Description of the task:
Return each line of the entries that mentions the word "plus".

Material for this task:
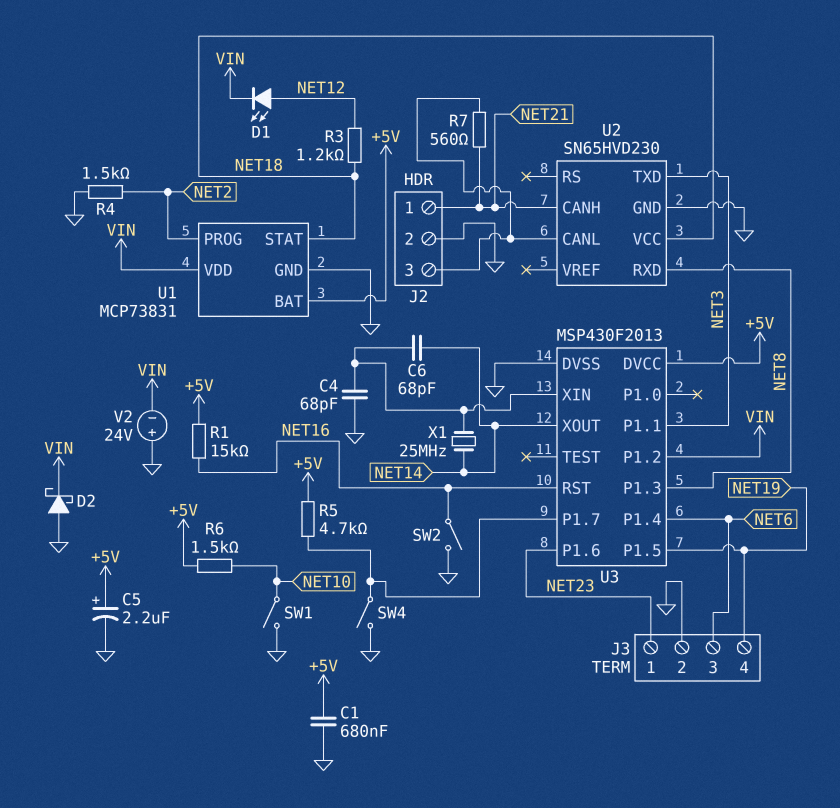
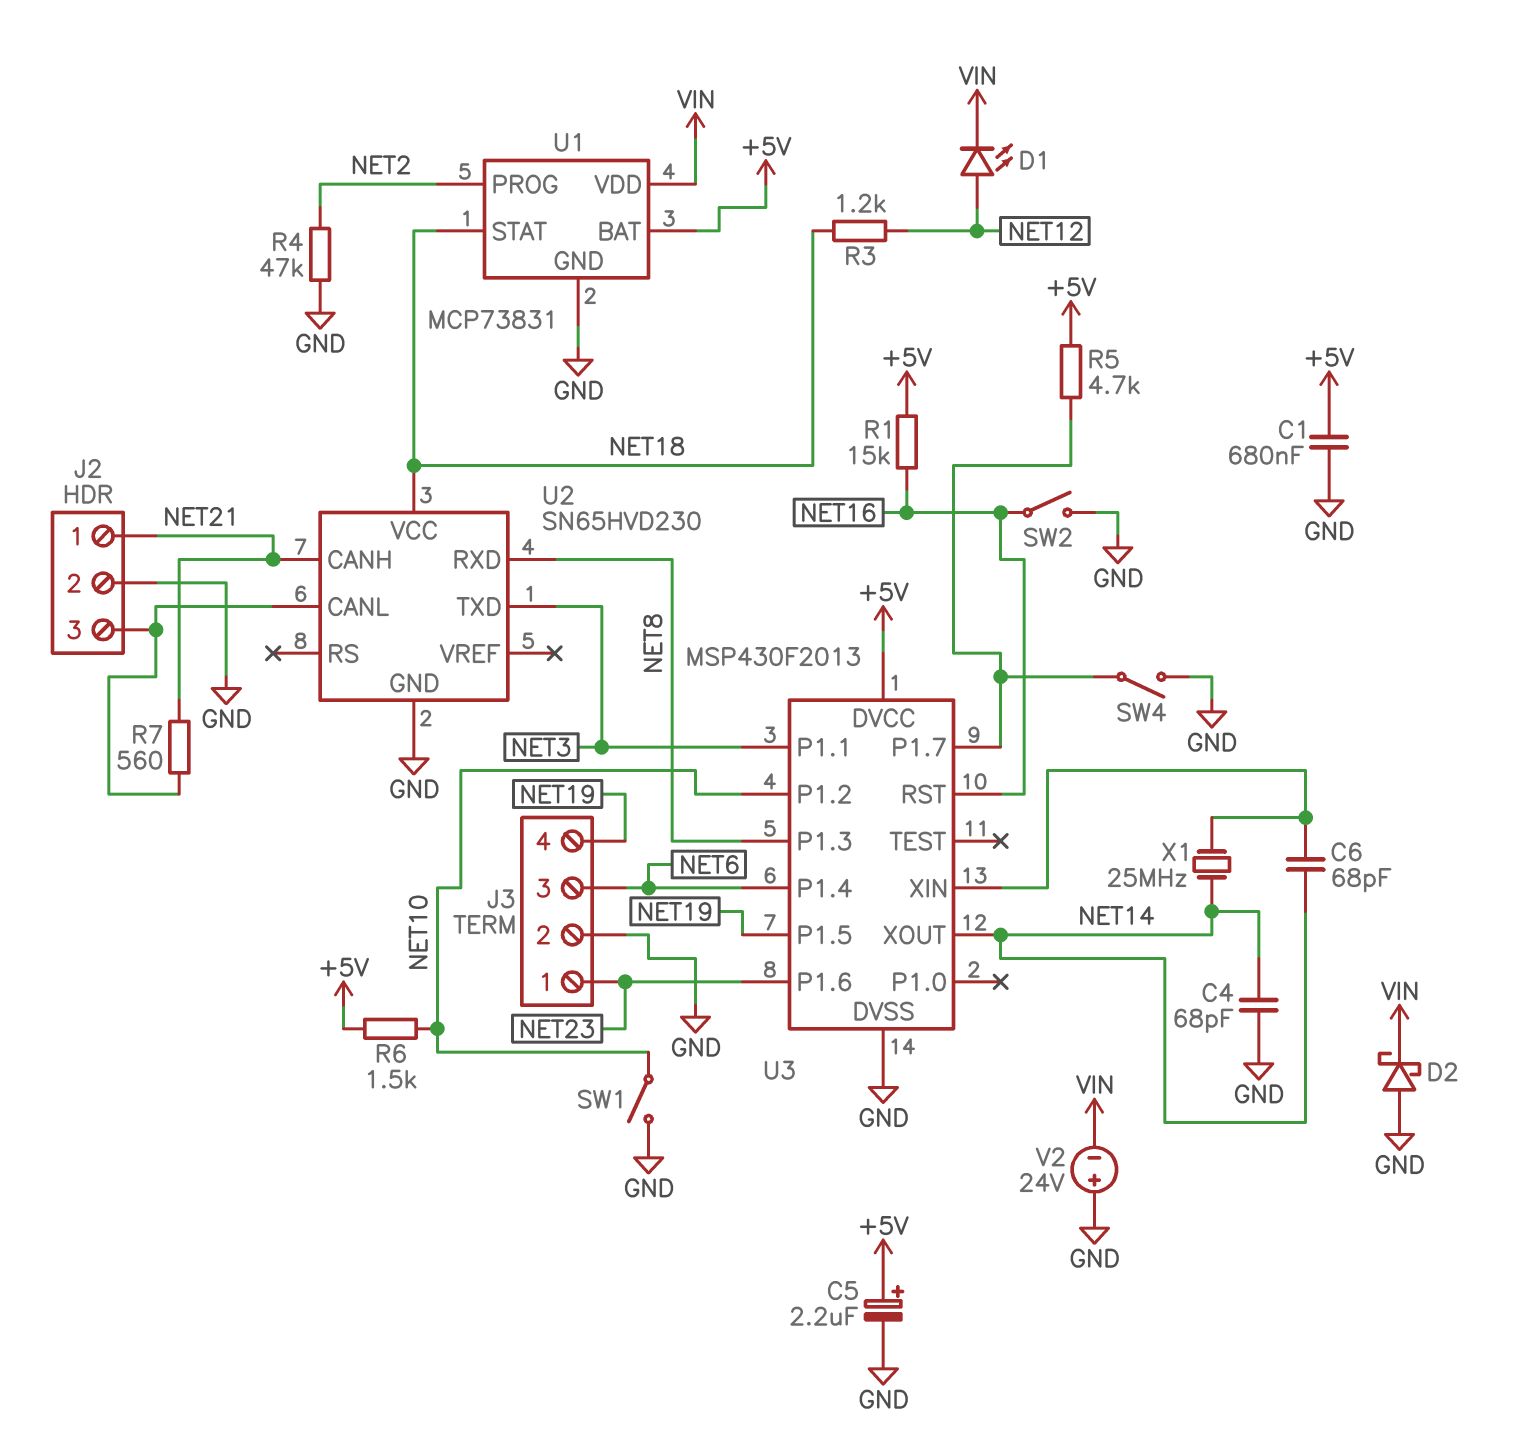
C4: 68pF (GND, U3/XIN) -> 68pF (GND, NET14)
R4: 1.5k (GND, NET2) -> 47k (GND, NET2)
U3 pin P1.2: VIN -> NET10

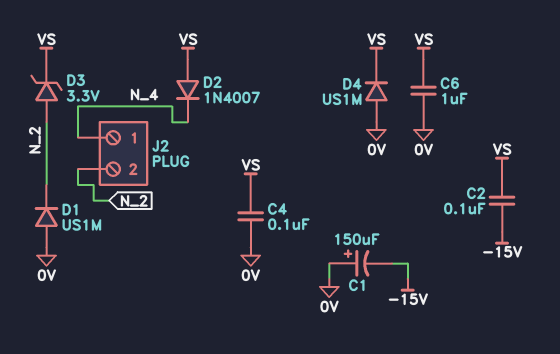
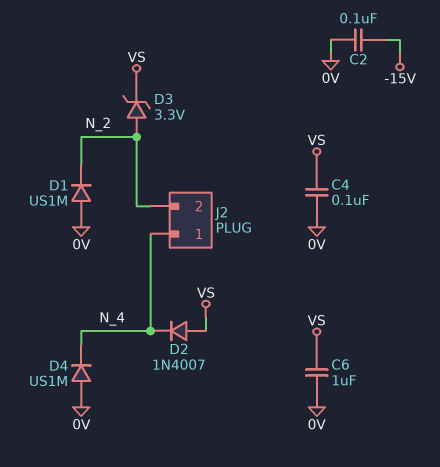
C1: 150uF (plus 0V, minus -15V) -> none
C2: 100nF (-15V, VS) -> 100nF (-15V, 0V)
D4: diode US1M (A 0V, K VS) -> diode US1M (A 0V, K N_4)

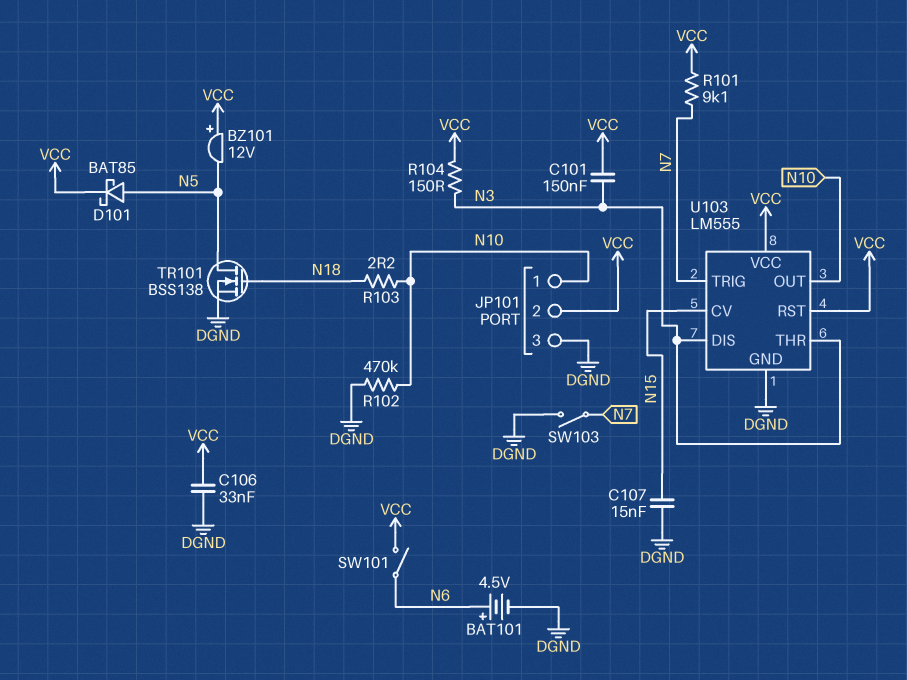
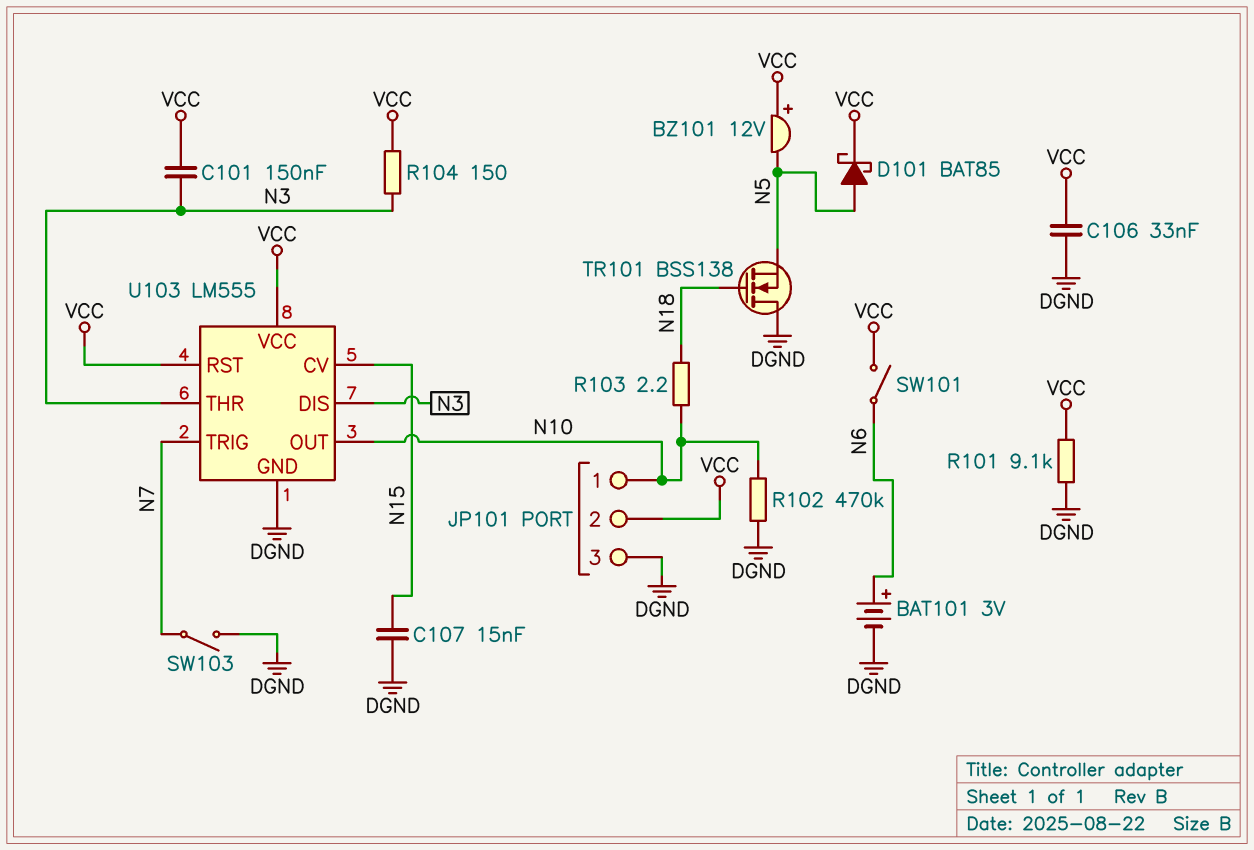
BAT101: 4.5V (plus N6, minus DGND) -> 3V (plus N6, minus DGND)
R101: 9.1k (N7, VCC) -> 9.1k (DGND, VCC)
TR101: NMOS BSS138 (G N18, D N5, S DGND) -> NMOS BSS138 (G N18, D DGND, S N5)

Answer to this exercise:
C1: 150uF (plus 0V, minus -15V) -> none
BAT101: 4.5V (plus N6, minus DGND) -> 3V (plus N6, minus DGND)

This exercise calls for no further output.